BRIEF:
All that is needed is a count of the lines in this data that contain the word "orange".

DATA SEGMENT:
####################
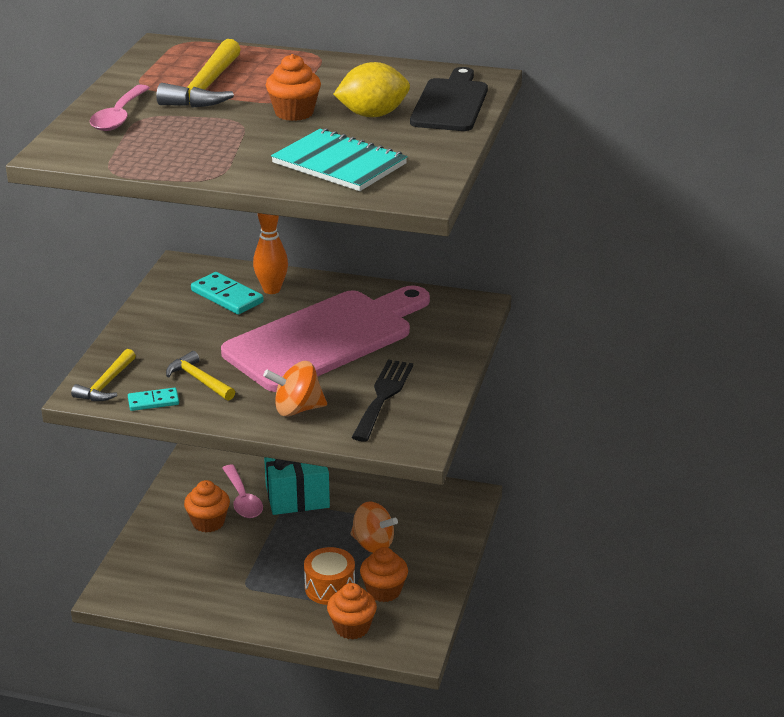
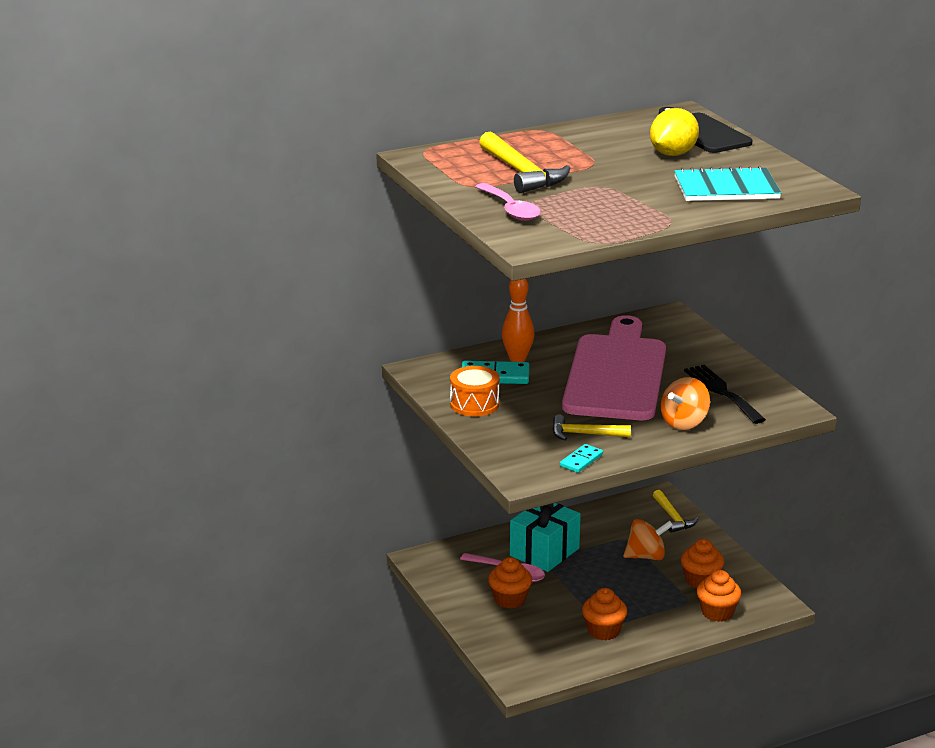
camera: 40 degrees left, 5 degrees down
(106, 384) = (526, 465): yellow hammer -> yellow hammer (673, 517)
(294, 113) = (621, 169): orange cupcake -> orange cupcake (603, 631)
(330, 587) = (663, 597): orange drum -> orange drum (474, 404)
####################
YOUR RESPONSE:
2